▸ WORK INSTRUCTIONS
Within the data below, find the string "yellow" and return each line where it occurs.

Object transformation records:
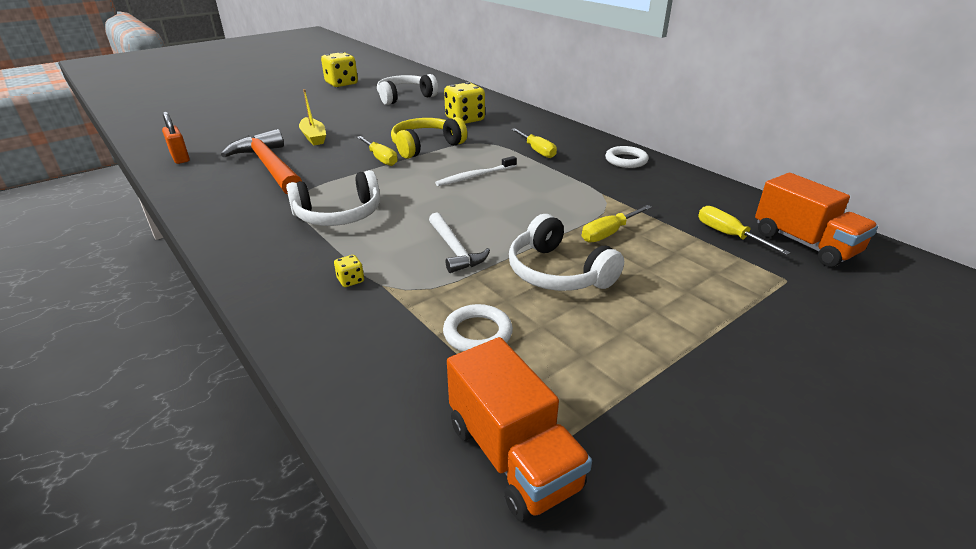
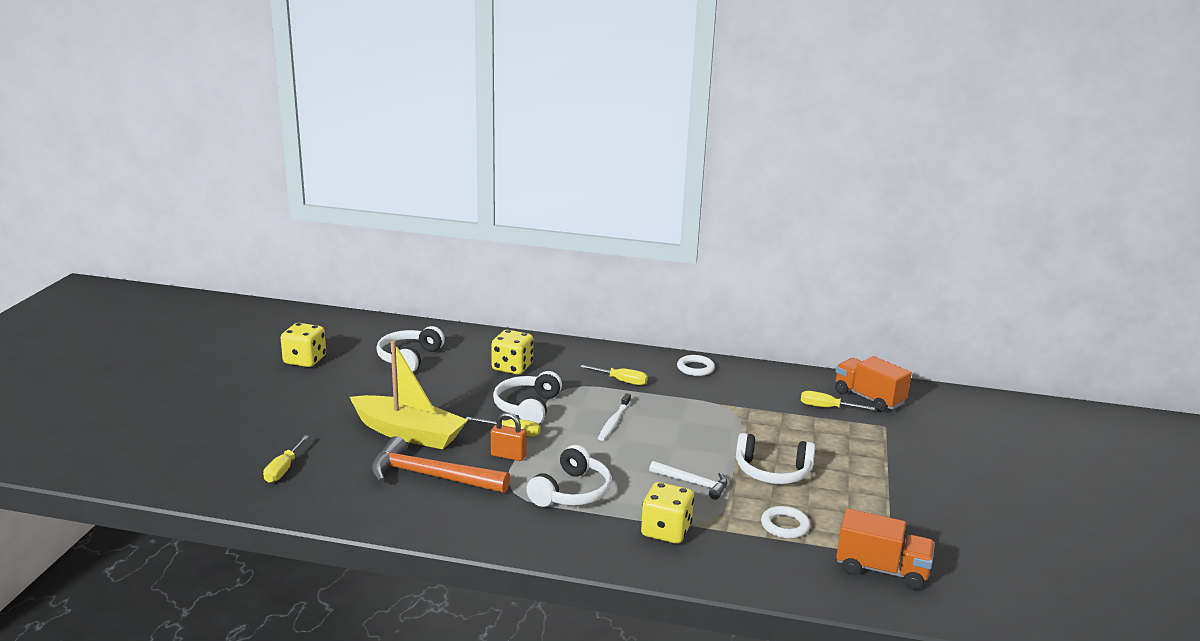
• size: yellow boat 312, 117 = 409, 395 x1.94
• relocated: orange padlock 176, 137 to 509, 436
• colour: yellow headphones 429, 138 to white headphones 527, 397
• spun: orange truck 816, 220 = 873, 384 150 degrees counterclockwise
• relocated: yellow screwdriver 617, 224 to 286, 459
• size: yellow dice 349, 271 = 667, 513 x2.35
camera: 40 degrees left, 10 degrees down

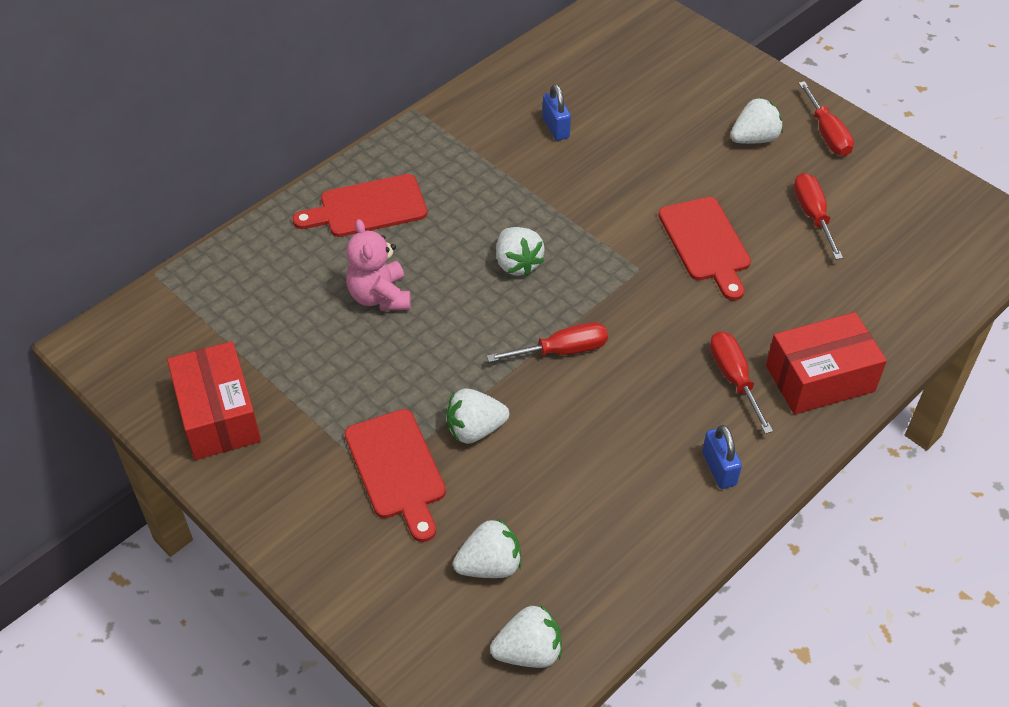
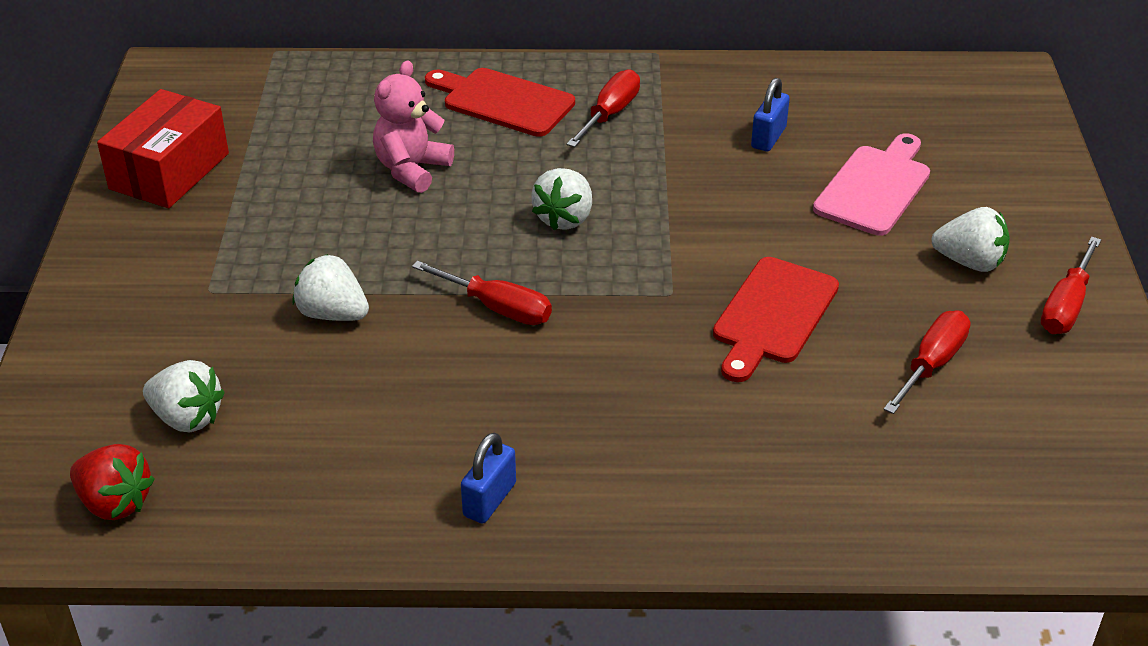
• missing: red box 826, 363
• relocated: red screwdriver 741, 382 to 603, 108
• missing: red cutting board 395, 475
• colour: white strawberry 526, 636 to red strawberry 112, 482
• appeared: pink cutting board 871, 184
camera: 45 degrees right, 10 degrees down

--

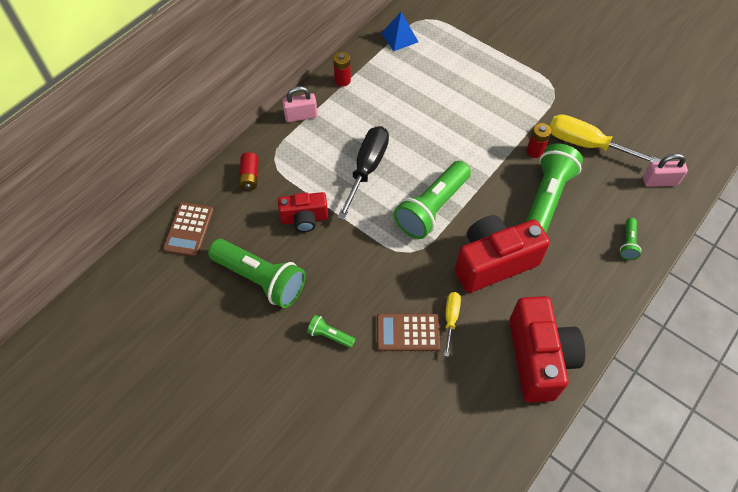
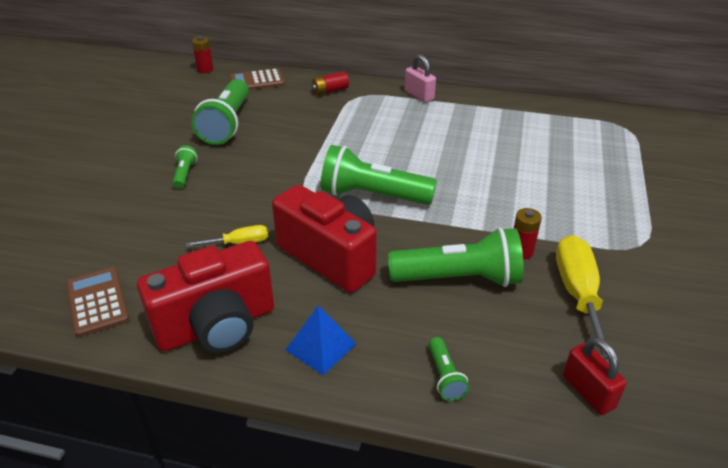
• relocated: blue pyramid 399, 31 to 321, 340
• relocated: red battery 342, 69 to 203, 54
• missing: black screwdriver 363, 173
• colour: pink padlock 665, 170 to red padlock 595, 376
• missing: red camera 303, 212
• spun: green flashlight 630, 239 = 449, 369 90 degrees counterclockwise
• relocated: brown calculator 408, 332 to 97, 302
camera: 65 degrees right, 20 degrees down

▸ SOLUTION TO THE EXERCISE
• size: yellow boat 312, 117 = 409, 395 x1.94
• colour: yellow headphones 429, 138 to white headphones 527, 397
• relocated: yellow screwdriver 617, 224 to 286, 459
• size: yellow dice 349, 271 = 667, 513 x2.35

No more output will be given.